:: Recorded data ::
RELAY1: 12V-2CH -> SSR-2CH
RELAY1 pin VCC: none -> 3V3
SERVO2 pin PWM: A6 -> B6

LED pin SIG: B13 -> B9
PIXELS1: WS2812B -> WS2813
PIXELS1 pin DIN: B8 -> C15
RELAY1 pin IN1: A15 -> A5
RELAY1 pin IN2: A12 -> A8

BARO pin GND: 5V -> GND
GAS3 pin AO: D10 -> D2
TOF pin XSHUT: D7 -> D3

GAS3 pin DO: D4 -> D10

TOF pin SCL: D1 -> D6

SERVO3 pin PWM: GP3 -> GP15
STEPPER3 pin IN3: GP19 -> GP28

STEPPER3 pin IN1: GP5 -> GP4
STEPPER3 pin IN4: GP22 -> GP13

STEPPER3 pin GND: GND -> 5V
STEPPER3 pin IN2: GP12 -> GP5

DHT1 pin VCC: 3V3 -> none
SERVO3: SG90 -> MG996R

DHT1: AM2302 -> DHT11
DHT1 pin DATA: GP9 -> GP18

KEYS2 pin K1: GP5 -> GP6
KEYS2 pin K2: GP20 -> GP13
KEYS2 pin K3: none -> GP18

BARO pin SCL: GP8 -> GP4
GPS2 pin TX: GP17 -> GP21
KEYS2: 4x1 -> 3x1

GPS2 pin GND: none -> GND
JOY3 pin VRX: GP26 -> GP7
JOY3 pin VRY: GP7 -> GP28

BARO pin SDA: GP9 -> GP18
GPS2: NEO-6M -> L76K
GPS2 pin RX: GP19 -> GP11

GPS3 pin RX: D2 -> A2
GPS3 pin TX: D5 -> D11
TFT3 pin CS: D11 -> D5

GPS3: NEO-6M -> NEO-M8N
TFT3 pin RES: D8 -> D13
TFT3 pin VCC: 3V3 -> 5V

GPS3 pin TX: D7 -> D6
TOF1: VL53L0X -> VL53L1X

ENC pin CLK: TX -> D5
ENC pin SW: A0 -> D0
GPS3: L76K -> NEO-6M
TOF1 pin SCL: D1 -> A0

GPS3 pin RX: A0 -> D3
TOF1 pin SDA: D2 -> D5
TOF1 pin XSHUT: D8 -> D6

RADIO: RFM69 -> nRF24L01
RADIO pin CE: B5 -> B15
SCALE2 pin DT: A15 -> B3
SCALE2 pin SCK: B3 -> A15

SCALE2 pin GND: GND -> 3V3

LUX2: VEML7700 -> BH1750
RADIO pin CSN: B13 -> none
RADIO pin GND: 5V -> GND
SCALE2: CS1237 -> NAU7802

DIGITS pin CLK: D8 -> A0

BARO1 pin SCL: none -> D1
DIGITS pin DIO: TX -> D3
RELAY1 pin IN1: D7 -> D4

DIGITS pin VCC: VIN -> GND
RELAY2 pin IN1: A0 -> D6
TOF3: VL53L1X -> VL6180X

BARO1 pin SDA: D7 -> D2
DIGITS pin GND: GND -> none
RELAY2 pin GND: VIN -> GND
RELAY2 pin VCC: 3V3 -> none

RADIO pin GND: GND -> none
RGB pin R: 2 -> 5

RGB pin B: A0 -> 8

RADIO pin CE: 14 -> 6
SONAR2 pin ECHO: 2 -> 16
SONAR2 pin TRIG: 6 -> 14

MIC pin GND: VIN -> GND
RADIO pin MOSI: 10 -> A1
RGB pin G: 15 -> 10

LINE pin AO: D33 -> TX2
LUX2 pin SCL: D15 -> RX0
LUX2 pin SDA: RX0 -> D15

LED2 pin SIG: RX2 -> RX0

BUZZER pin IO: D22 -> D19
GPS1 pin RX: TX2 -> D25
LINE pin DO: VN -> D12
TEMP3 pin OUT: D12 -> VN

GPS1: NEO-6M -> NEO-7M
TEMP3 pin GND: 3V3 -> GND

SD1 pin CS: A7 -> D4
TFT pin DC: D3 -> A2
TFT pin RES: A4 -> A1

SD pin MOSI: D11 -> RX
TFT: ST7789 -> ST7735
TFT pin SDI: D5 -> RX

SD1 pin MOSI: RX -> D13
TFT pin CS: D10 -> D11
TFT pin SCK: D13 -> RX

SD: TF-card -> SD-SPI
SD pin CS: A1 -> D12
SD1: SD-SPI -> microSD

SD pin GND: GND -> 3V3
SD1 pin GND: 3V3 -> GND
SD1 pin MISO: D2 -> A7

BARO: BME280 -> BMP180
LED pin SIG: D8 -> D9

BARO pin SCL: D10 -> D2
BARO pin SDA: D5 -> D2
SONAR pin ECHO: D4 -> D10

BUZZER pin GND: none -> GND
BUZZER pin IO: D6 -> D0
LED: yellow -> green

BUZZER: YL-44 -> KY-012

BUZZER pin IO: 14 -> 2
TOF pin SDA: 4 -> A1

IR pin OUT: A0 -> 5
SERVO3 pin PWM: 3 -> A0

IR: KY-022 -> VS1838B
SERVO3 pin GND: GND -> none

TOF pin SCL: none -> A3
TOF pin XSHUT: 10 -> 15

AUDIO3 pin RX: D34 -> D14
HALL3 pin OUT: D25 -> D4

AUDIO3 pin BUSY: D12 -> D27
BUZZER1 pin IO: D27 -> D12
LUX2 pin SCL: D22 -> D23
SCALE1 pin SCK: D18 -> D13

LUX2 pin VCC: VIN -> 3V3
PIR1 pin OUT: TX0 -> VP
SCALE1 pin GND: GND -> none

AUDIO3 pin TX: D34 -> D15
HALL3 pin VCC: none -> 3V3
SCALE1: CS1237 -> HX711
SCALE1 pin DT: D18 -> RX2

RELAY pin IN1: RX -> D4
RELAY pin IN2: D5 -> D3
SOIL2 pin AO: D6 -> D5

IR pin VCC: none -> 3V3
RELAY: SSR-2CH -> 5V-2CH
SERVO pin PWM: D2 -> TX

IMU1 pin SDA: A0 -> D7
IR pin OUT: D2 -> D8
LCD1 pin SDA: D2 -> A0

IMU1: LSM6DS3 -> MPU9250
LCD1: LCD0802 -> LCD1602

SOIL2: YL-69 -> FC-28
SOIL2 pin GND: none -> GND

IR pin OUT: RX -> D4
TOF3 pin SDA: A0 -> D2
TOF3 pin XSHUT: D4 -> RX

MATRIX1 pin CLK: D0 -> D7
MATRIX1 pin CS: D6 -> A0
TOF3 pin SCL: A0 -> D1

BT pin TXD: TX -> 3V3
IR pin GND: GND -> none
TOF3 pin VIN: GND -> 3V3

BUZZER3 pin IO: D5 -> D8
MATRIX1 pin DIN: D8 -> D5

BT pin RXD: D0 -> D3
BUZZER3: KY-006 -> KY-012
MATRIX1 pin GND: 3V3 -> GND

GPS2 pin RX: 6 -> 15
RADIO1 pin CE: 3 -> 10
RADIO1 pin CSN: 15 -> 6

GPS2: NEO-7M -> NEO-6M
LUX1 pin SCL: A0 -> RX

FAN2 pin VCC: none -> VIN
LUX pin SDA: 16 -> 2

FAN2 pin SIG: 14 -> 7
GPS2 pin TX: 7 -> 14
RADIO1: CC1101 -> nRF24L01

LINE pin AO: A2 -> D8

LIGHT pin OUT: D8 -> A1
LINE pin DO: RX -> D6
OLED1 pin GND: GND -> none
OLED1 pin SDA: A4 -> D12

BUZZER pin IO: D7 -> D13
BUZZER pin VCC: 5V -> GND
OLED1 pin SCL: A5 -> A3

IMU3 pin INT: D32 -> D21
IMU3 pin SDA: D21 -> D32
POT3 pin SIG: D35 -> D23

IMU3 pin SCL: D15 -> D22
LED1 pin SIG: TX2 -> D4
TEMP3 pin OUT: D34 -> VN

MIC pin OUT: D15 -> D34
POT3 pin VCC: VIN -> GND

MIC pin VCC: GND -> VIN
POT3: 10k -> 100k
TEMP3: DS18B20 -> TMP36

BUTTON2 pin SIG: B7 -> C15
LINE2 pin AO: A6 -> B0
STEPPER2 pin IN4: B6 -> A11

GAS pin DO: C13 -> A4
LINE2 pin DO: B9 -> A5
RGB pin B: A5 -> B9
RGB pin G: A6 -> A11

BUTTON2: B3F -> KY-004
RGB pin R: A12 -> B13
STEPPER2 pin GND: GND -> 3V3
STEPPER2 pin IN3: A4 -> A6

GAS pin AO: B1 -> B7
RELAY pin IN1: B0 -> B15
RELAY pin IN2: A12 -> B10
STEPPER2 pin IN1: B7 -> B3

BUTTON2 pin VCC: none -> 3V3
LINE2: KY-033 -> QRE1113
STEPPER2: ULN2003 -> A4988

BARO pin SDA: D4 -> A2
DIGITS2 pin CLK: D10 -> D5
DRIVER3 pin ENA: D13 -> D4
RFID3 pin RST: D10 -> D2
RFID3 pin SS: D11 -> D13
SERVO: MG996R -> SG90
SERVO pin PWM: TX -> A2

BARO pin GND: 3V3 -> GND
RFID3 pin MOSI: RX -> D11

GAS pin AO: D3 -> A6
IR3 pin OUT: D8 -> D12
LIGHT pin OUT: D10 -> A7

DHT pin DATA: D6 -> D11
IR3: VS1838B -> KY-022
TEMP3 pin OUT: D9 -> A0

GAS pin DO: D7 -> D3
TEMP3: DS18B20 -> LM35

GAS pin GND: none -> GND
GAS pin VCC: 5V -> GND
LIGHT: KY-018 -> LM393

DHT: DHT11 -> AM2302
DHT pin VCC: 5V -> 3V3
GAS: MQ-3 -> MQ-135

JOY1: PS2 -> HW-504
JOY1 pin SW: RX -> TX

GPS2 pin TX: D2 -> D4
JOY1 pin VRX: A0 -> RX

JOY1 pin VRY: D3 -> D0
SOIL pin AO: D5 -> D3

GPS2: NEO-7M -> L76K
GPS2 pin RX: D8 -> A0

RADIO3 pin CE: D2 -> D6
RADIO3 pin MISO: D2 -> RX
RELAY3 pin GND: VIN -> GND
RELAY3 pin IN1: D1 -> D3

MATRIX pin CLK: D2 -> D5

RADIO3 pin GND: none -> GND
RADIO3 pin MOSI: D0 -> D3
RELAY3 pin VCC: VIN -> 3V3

:: To do ::
All lines above from the one with "JOY3 pin VRY: GP7 -> GP28" to the one with "SONAR2 pin ECHO: 2 -> 16", inclusive, should be copied exactly, and no other lines.

:: Answer space ::
JOY3 pin VRY: GP7 -> GP28

BARO pin SDA: GP9 -> GP18
GPS2: NEO-6M -> L76K
GPS2 pin RX: GP19 -> GP11

GPS3 pin RX: D2 -> A2
GPS3 pin TX: D5 -> D11
TFT3 pin CS: D11 -> D5

GPS3: NEO-6M -> NEO-M8N
TFT3 pin RES: D8 -> D13
TFT3 pin VCC: 3V3 -> 5V

GPS3 pin TX: D7 -> D6
TOF1: VL53L0X -> VL53L1X

ENC pin CLK: TX -> D5
ENC pin SW: A0 -> D0
GPS3: L76K -> NEO-6M
TOF1 pin SCL: D1 -> A0

GPS3 pin RX: A0 -> D3
TOF1 pin SDA: D2 -> D5
TOF1 pin XSHUT: D8 -> D6

RADIO: RFM69 -> nRF24L01
RADIO pin CE: B5 -> B15
SCALE2 pin DT: A15 -> B3
SCALE2 pin SCK: B3 -> A15

SCALE2 pin GND: GND -> 3V3

LUX2: VEML7700 -> BH1750
RADIO pin CSN: B13 -> none
RADIO pin GND: 5V -> GND
SCALE2: CS1237 -> NAU7802

DIGITS pin CLK: D8 -> A0

BARO1 pin SCL: none -> D1
DIGITS pin DIO: TX -> D3
RELAY1 pin IN1: D7 -> D4

DIGITS pin VCC: VIN -> GND
RELAY2 pin IN1: A0 -> D6
TOF3: VL53L1X -> VL6180X

BARO1 pin SDA: D7 -> D2
DIGITS pin GND: GND -> none
RELAY2 pin GND: VIN -> GND
RELAY2 pin VCC: 3V3 -> none

RADIO pin GND: GND -> none
RGB pin R: 2 -> 5

RGB pin B: A0 -> 8

RADIO pin CE: 14 -> 6
SONAR2 pin ECHO: 2 -> 16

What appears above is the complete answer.